**HOW TO COMPLETE THIS TASK:** When you give the entries again, keep every word as it stands and drop the pictures.

[Collected data entries]
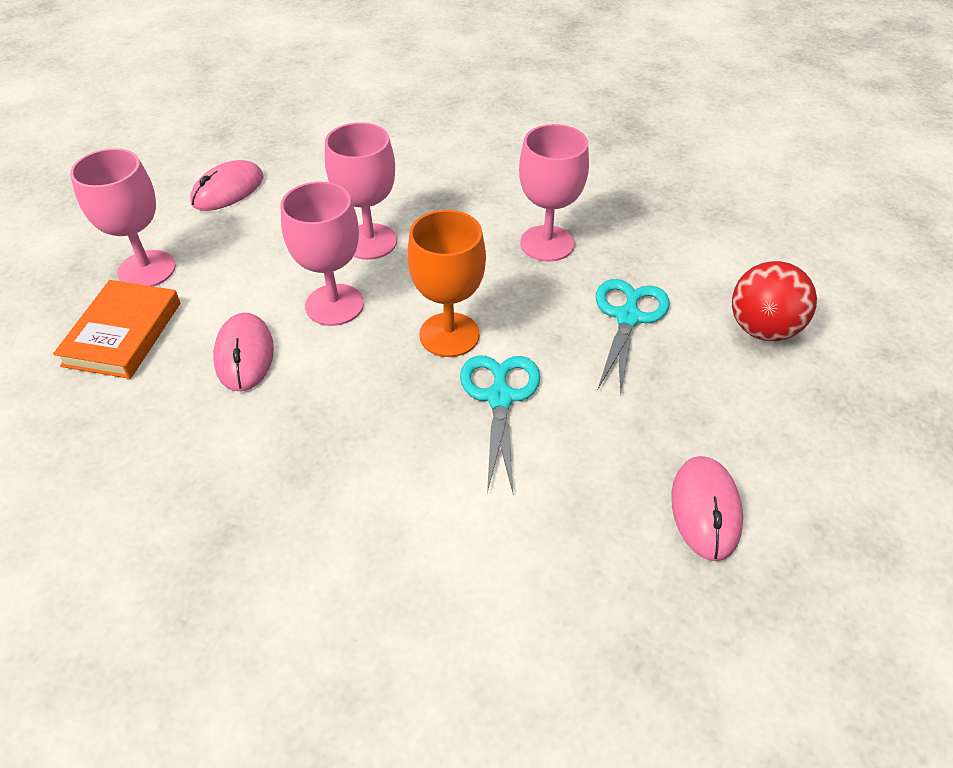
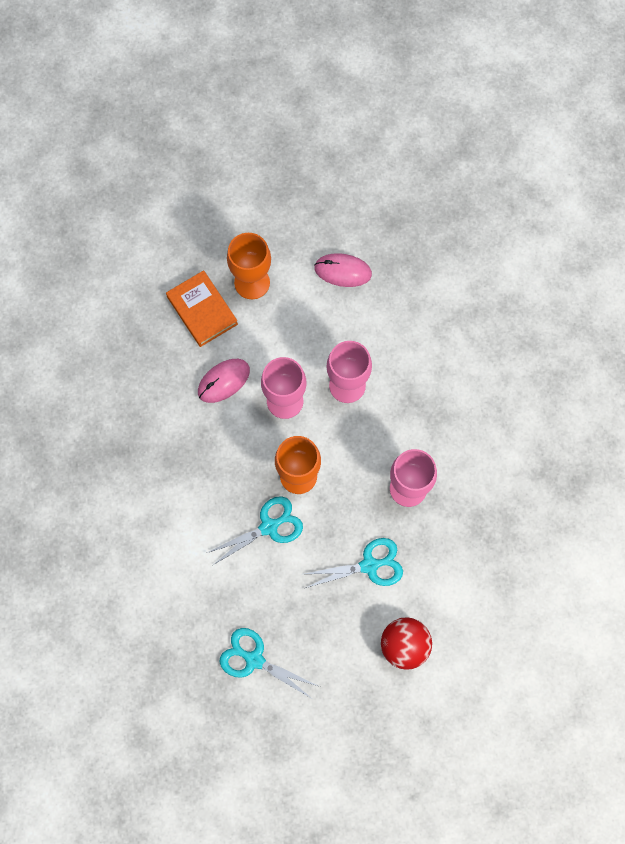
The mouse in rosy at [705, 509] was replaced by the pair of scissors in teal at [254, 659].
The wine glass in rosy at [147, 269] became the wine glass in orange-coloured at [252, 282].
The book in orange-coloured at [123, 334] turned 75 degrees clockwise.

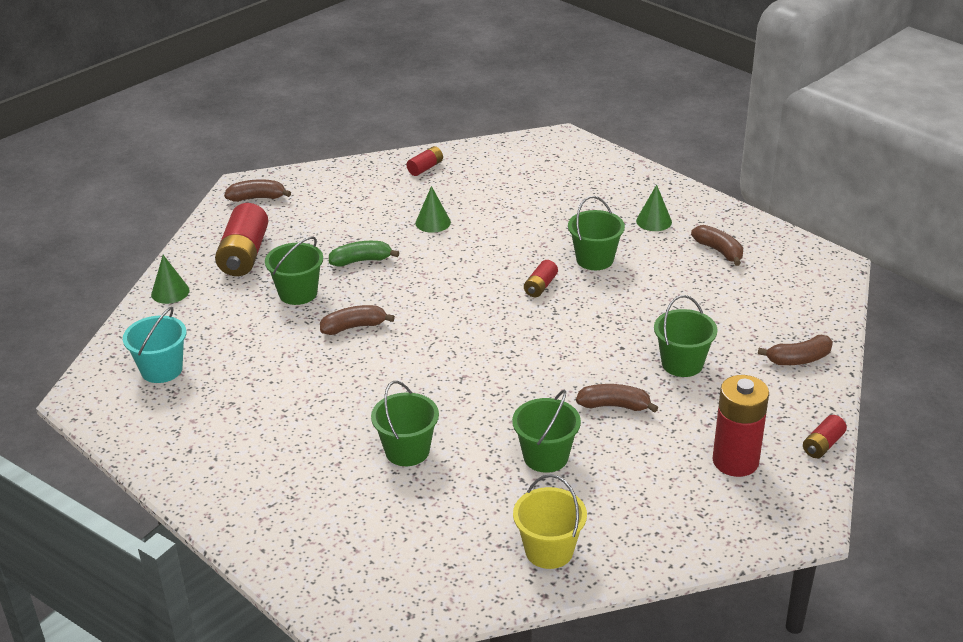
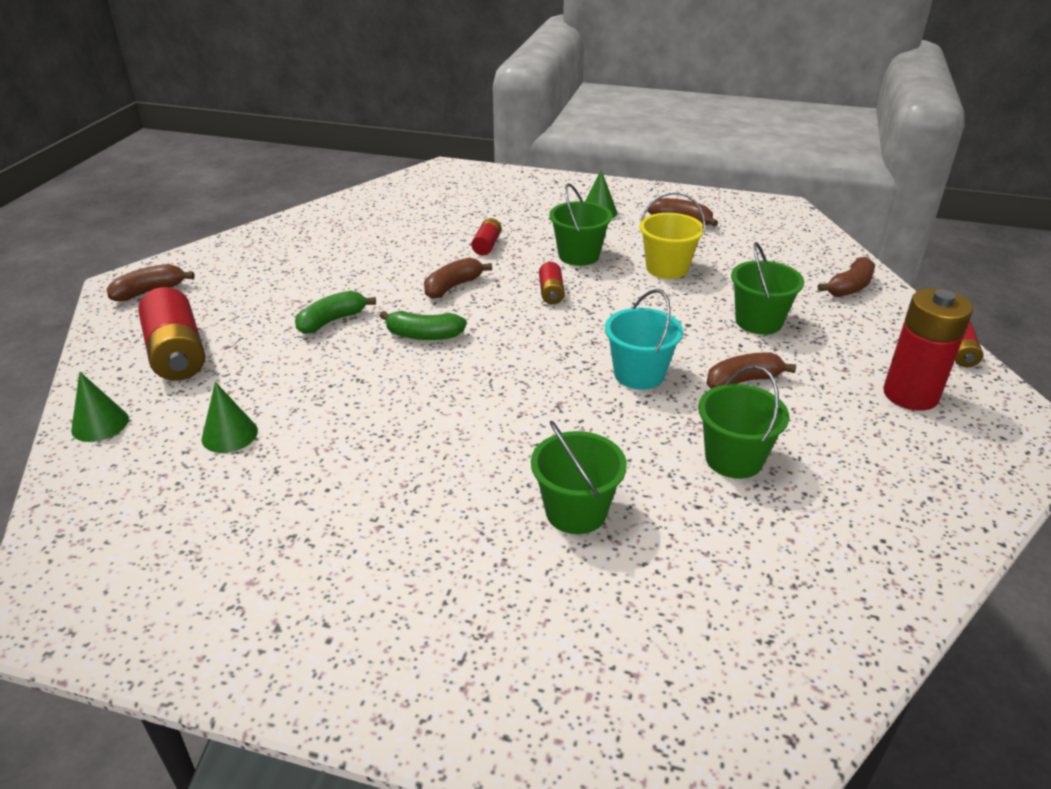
The sand bucket in leaf-green at [298, 293] disappeared.
The toy banana in leaf-green at [424, 335] appeared.
The sand bucket in teal moved from [161, 369] to [639, 374].
The toy banana in dark brown moved from [354, 327] to [453, 286].
The AA battery in red moved from [425, 168] to [487, 245].
The solid cone in leaf-green moved from [433, 222] to [229, 435].
The sand bucket in bright yellow moved from [549, 550] to [667, 268].

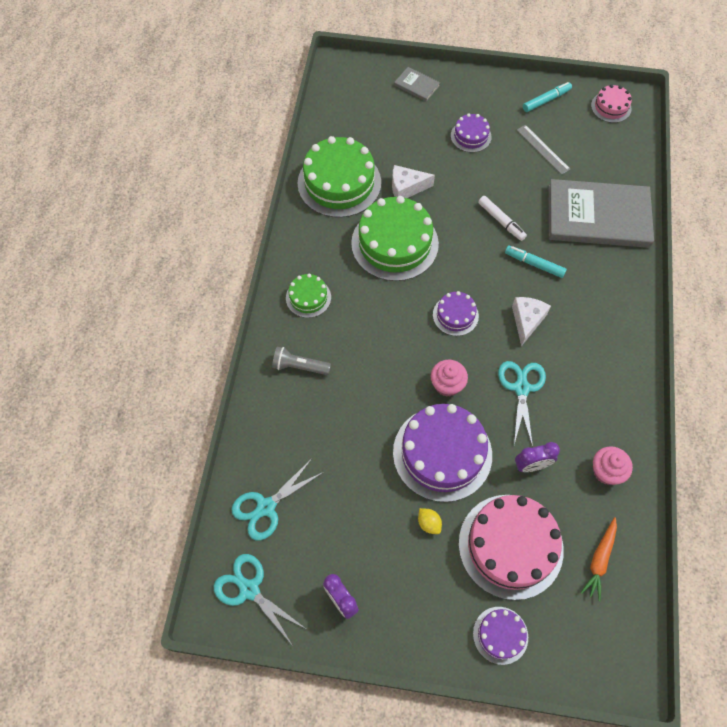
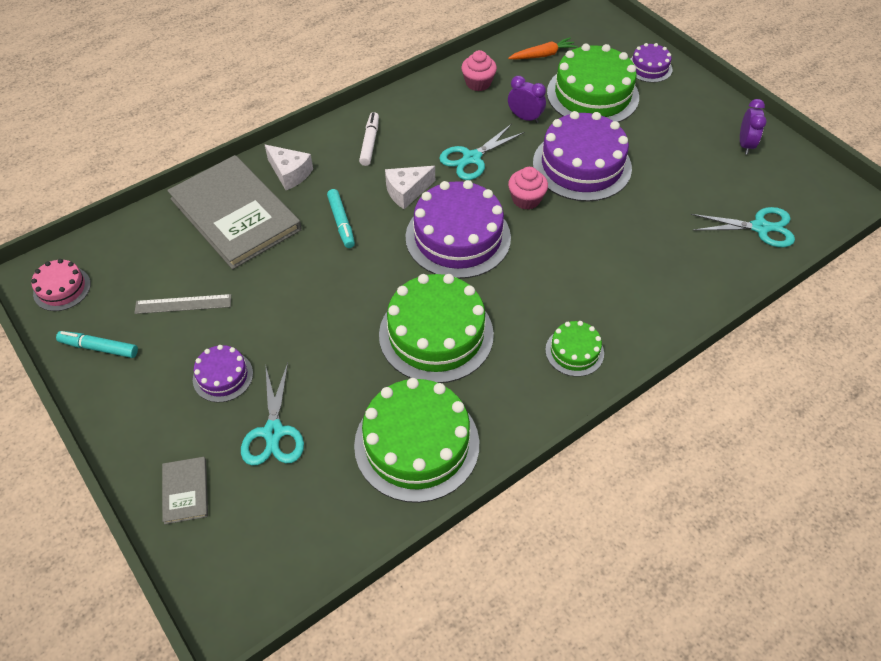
The torch in ash-grey at [299, 366] disappeared.
The citrus fruit in bright yellow at [429, 523] disappeared.
The pair of scissors in teal moved from [249, 589] to [273, 432].
The piece of cheese in snow-white moved from [406, 188] to [290, 173].
The marker in snow-white moved from [501, 221] to [369, 143].
The gateau in rosy at [510, 546] became the gateau in leaf-green at [592, 95].
The ruler in ash-grey at [543, 149] turned 75 degrees clockwise.
The gateau in violet at [455, 315] changed to 1.99 times the size.

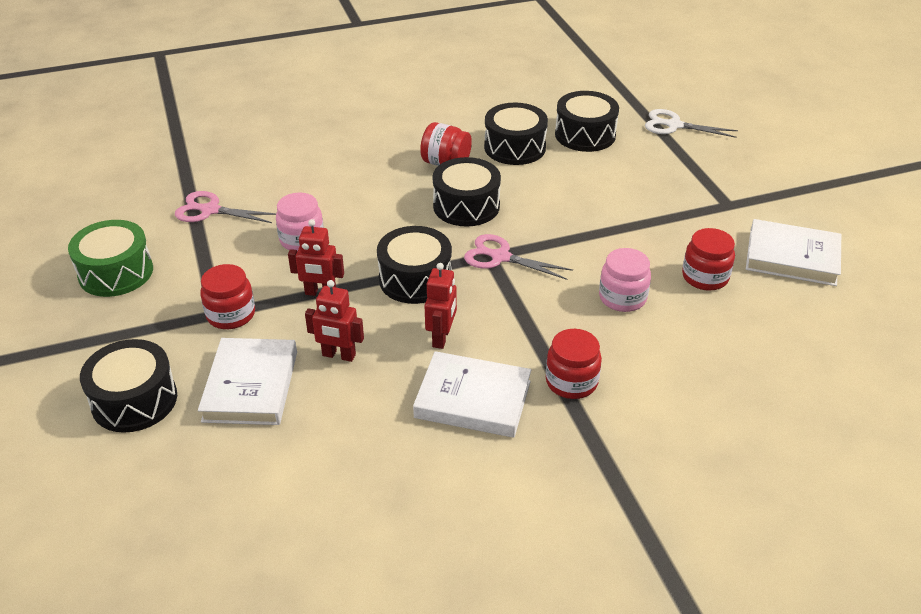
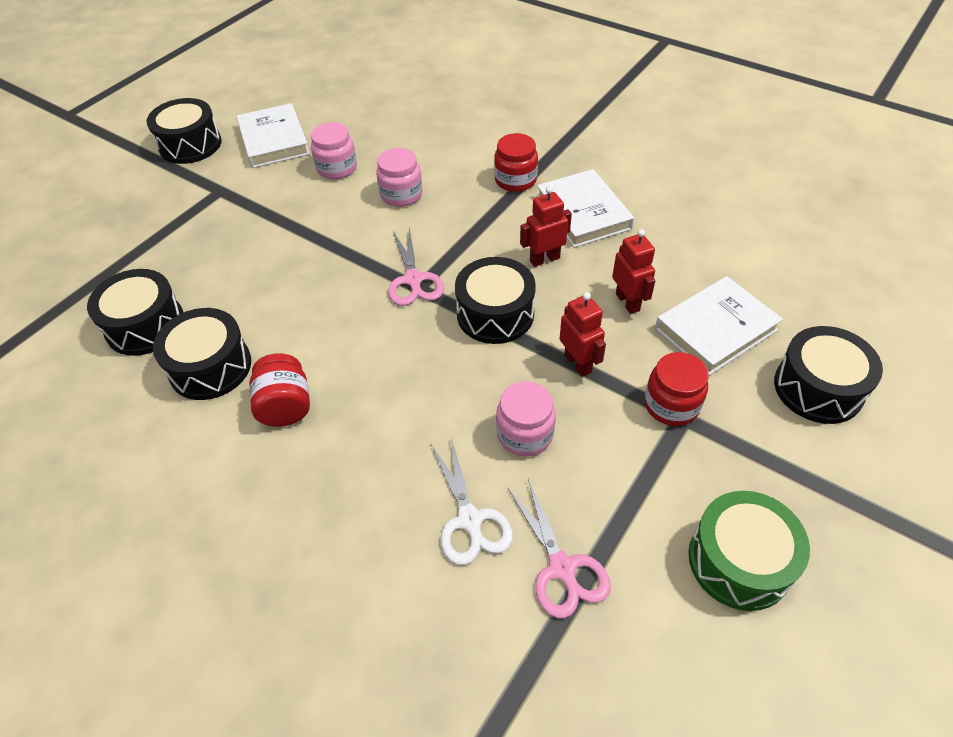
The snare drum in jet-black moved from [466, 206] to [190, 145].
The pair of scissors in snow-white moved from [673, 125] to [470, 520].
The jar in red at [705, 277] became the jar in rosy at [337, 168].

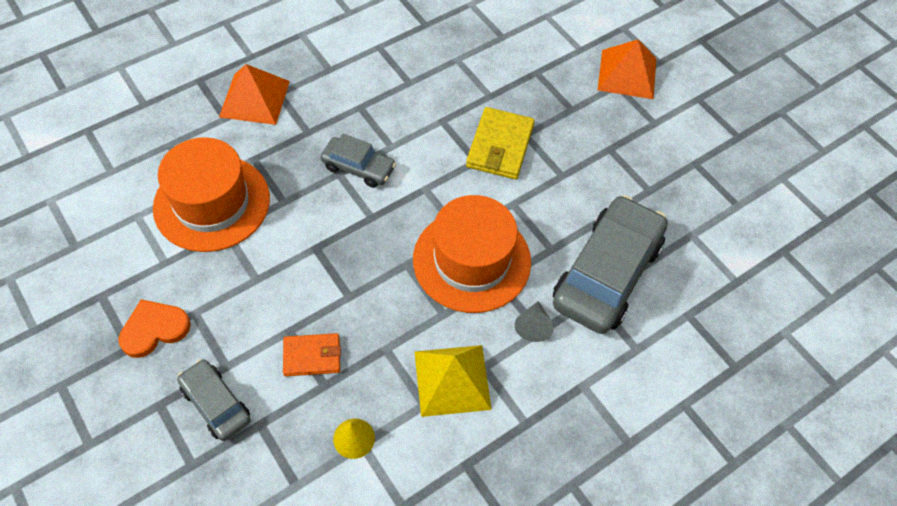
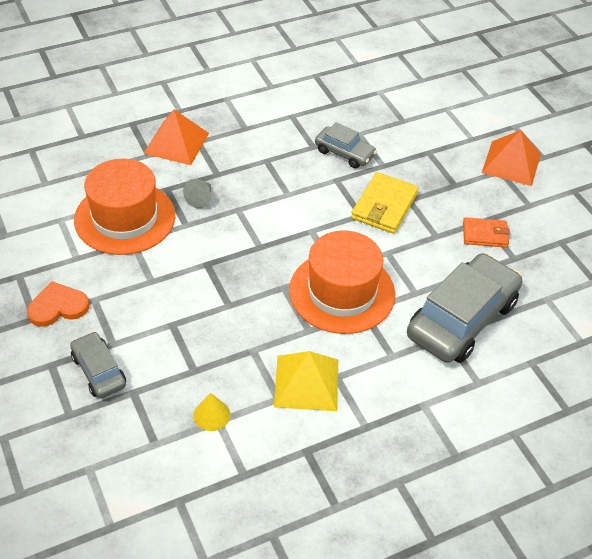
The billfold in orange-coloured moved from [312, 356] to [485, 234].
The automobile in ash-grey moved from [358, 167] to [344, 153].
The solid cone in ash-grey moved from [533, 326] to [200, 199].

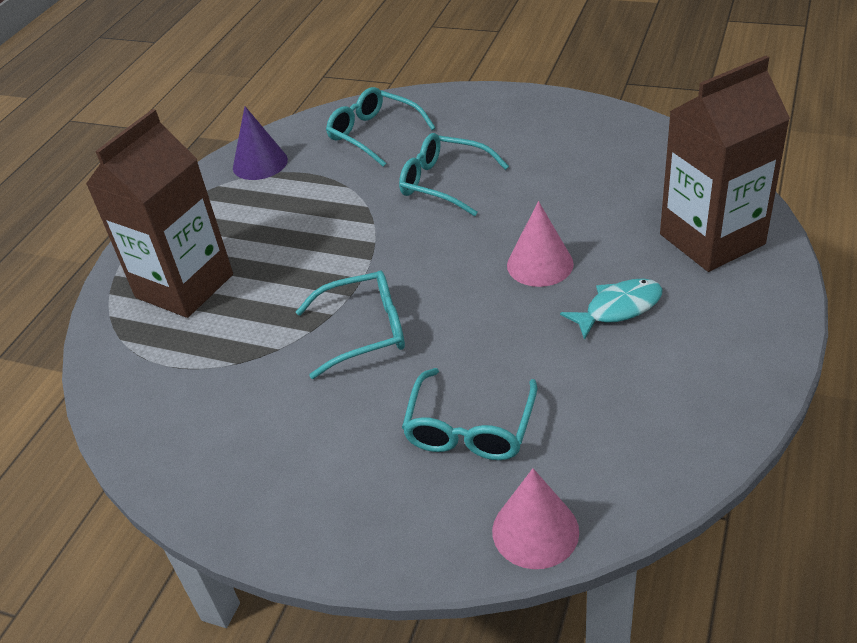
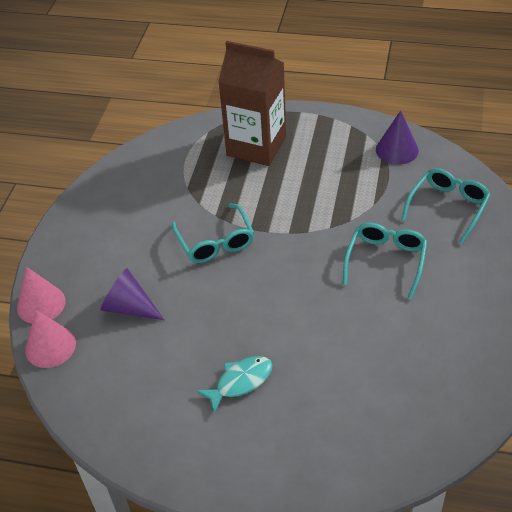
The carton in dark brown at [712, 239] disappeared.
The solid cone in rosy moved from [540, 264] to [41, 304].
The eyeglasses in teal at [470, 428] was replaced by the solid cone in violet at [129, 307].
The fish figure in teal at [618, 308] turned 90 degrees counterclockwise.

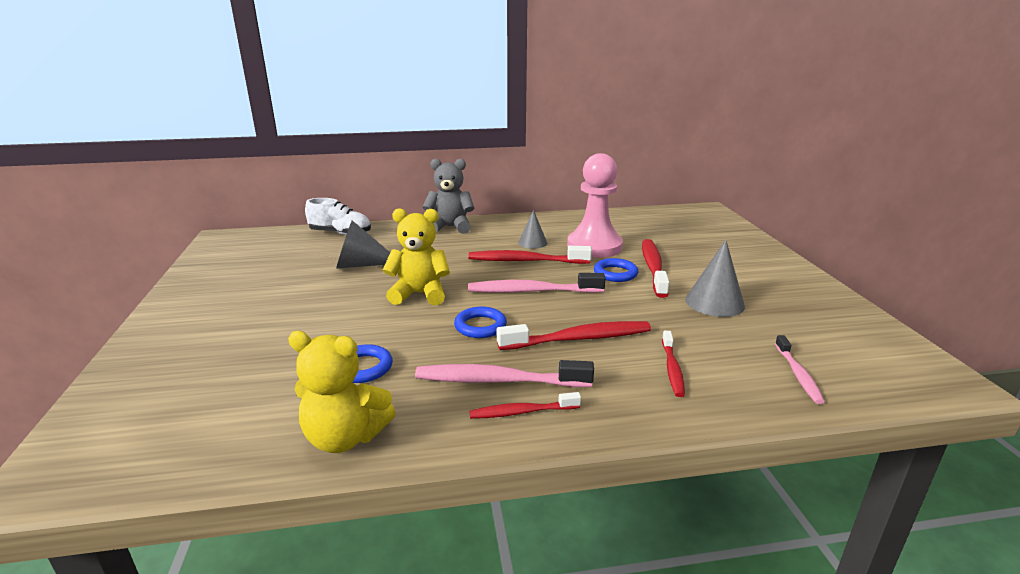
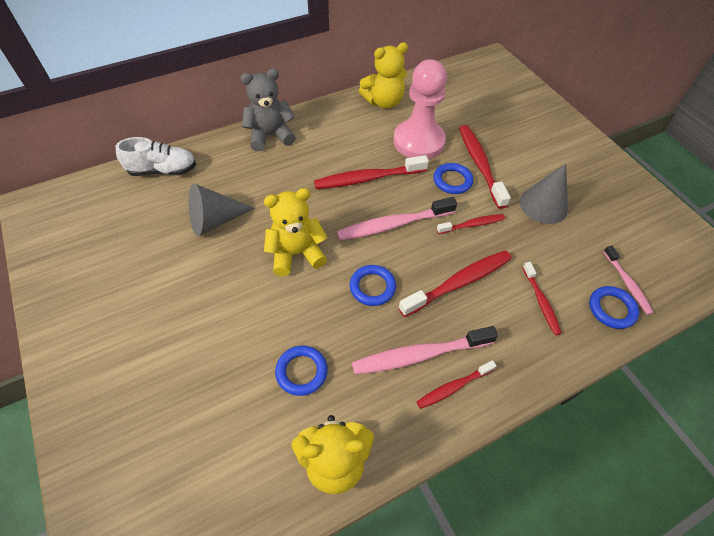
The solid cone in ash-grey at [532, 242] disappeared.
The stuffed bear in bright yellow at [383, 102] appeared.
The dental brush in red at [472, 225] appeared.
The ring in royal blue at [611, 309] appeared.

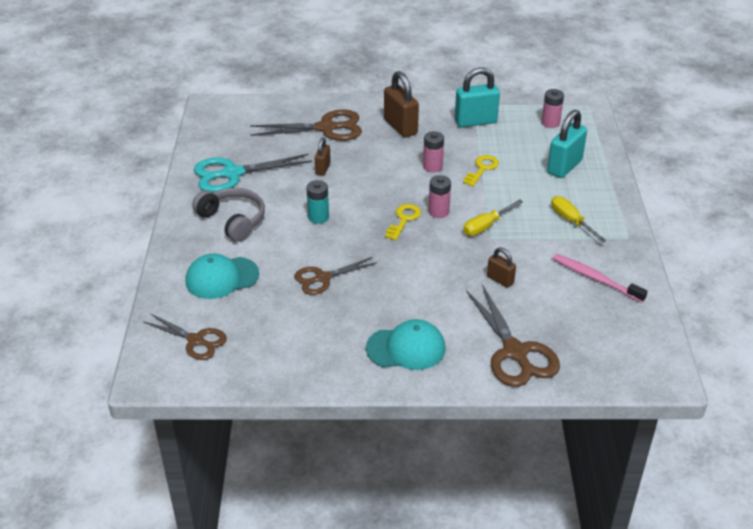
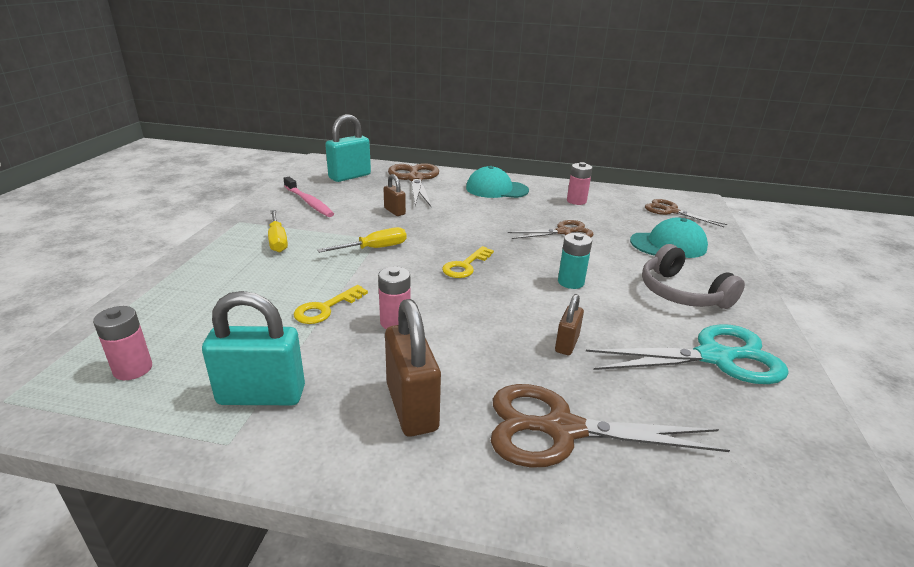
The AA battery in rosy moved from [438, 212] to [576, 201].
The lock in teal moved from [564, 167] to [350, 176].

**COMPLETED EXERCISE:**
The mouse in rosy at [705, 509] was replaced by the pair of scissors in teal at [254, 659].
The wine glass in rosy at [147, 269] became the wine glass in orange-coloured at [252, 282].
The book in orange-coloured at [123, 334] turned 75 degrees clockwise.

The sand bucket in leaf-green at [298, 293] disappeared.
The toy banana in leaf-green at [424, 335] appeared.
The sand bucket in teal moved from [161, 369] to [639, 374].
The toy banana in dark brown moved from [354, 327] to [453, 286].
The AA battery in red moved from [425, 168] to [487, 245].
The solid cone in leaf-green moved from [433, 222] to [229, 435].
The sand bucket in bright yellow moved from [549, 550] to [667, 268].

The torch in ash-grey at [299, 366] disappeared.
The citrus fruit in bright yellow at [429, 523] disappeared.
The pair of scissors in teal moved from [249, 589] to [273, 432].
The piece of cheese in snow-white moved from [406, 188] to [290, 173].
The marker in snow-white moved from [501, 221] to [369, 143].
The gateau in rosy at [510, 546] became the gateau in leaf-green at [592, 95].
The ruler in ash-grey at [543, 149] turned 75 degrees clockwise.
The gateau in violet at [455, 315] changed to 1.99 times the size.

The snare drum in jet-black moved from [466, 206] to [190, 145].
The pair of scissors in snow-white moved from [673, 125] to [470, 520].
The jar in red at [705, 277] became the jar in rosy at [337, 168].

The billfold in orange-coloured moved from [312, 356] to [485, 234].
The automobile in ash-grey moved from [358, 167] to [344, 153].
The solid cone in ash-grey moved from [533, 326] to [200, 199].

The carton in dark brown at [712, 239] disappeared.
The solid cone in rosy moved from [540, 264] to [41, 304].
The eyeglasses in teal at [470, 428] was replaced by the solid cone in violet at [129, 307].
The fish figure in teal at [618, 308] turned 90 degrees counterclockwise.

The solid cone in ash-grey at [532, 242] disappeared.
The stuffed bear in bright yellow at [383, 102] appeared.
The dental brush in red at [472, 225] appeared.
The ring in royal blue at [611, 309] appeared.

The AA battery in rosy moved from [438, 212] to [576, 201].
The lock in teal moved from [564, 167] to [350, 176].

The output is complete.